### [About this exercise]
If a line of the records contains the word "light", list it.

### [Material for the task]
::::

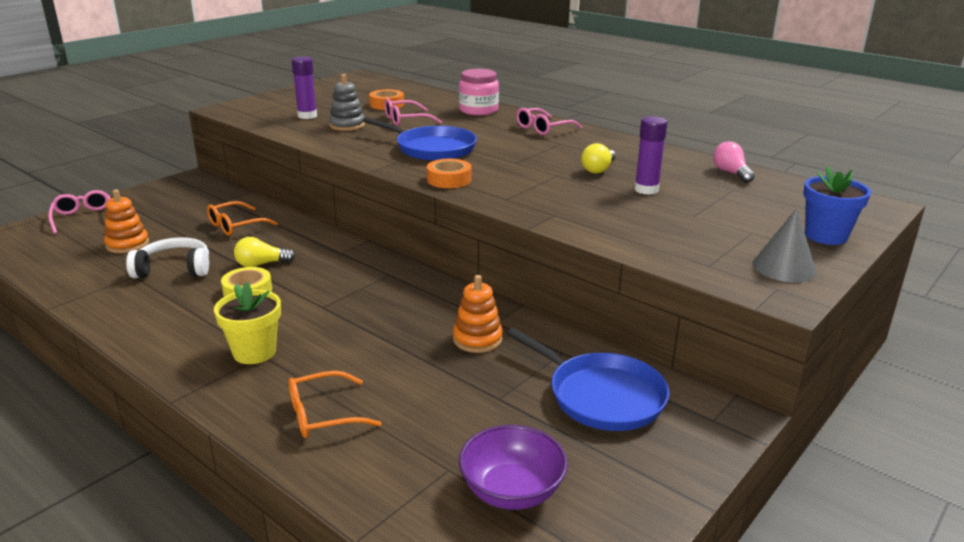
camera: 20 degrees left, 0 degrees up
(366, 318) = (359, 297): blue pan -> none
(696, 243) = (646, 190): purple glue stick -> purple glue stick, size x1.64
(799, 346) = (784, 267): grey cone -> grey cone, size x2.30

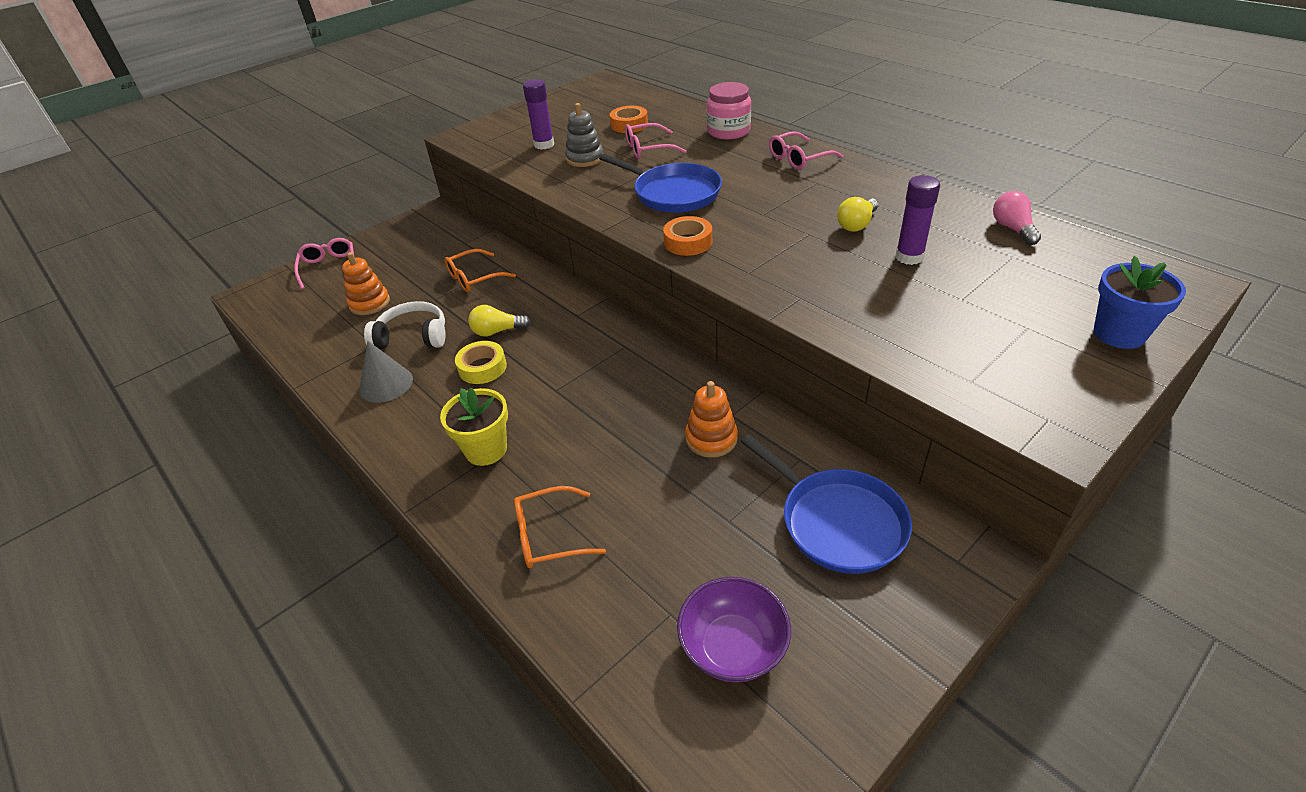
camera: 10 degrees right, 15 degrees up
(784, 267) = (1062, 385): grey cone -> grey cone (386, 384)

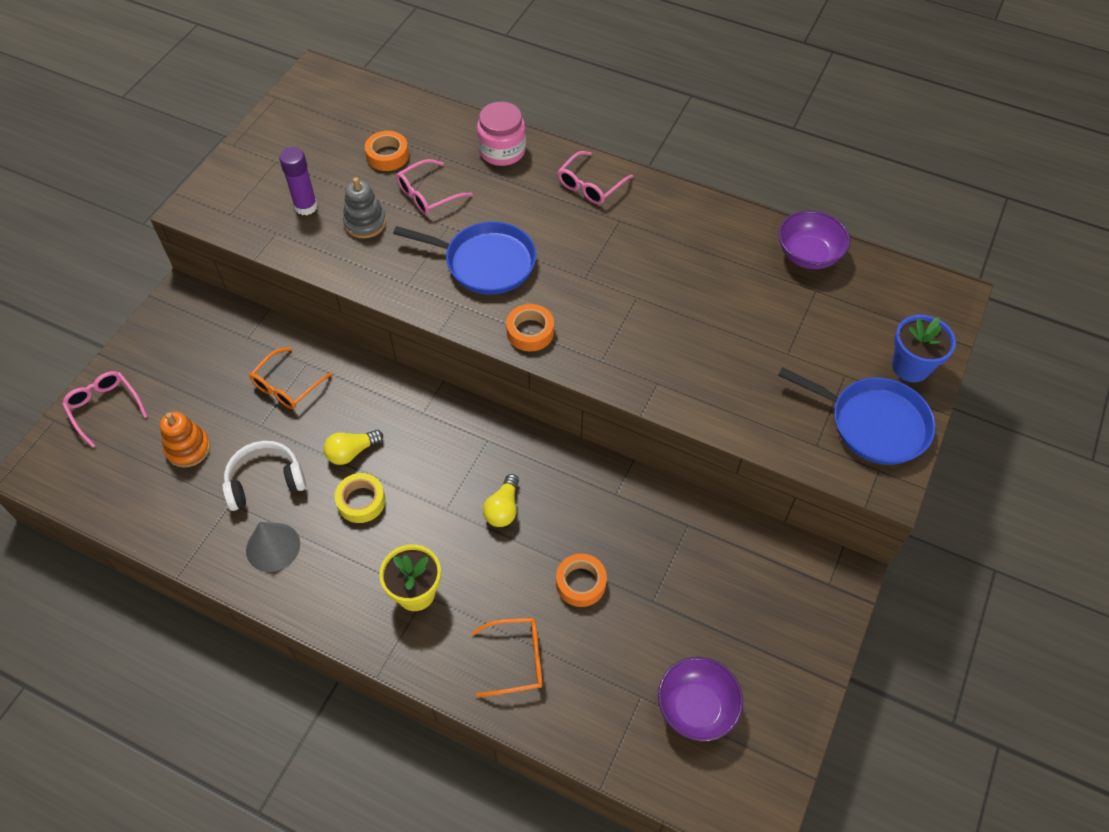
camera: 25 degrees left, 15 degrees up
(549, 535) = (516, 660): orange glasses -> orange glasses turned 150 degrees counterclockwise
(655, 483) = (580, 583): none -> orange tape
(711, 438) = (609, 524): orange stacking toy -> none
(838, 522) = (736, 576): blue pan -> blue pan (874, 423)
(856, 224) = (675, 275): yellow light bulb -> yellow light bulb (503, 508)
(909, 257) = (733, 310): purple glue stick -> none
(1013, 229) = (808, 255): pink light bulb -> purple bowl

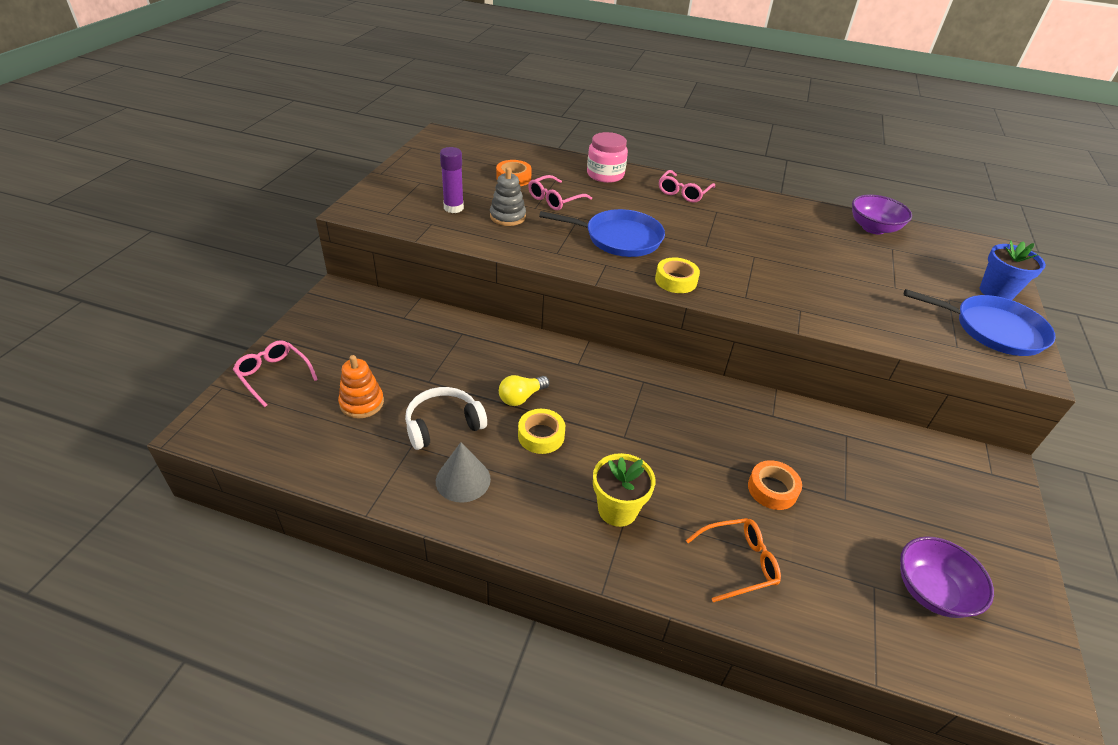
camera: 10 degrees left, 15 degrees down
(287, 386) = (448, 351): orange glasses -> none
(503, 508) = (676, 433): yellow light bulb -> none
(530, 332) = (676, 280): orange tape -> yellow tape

::::

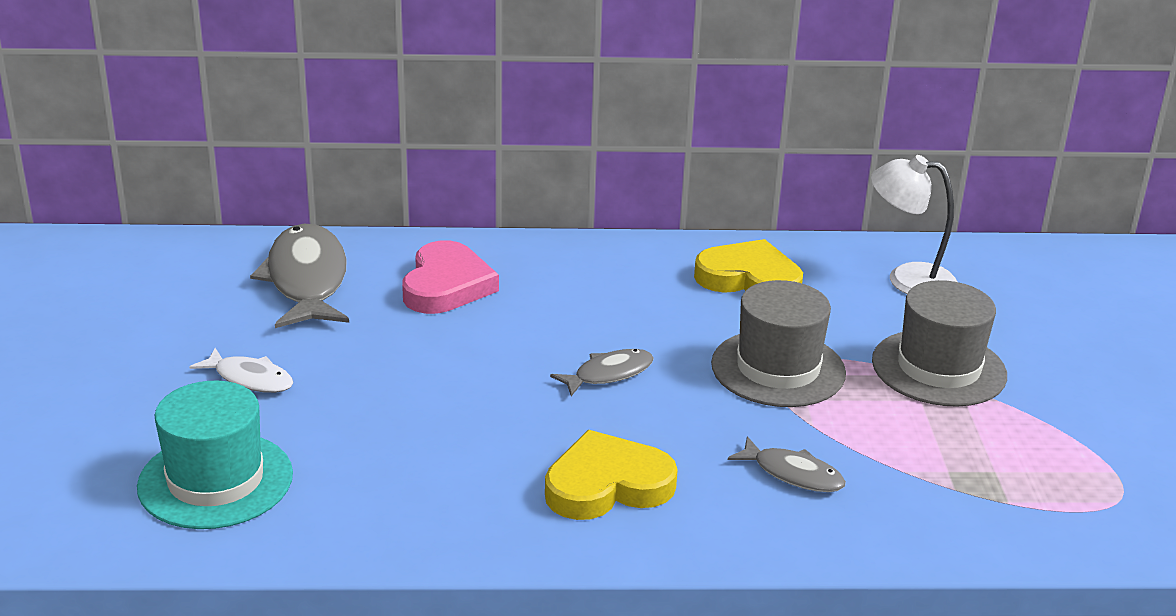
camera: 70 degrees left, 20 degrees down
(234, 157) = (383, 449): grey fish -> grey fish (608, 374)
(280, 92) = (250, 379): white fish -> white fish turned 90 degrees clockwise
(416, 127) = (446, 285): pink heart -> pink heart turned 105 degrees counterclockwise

::::

### [Solution]
(856, 224) = (675, 275): yellow light bulb -> yellow light bulb (503, 508)
(1013, 229) = (808, 255): pink light bulb -> purple bowl
(503, 508) = (676, 433): yellow light bulb -> none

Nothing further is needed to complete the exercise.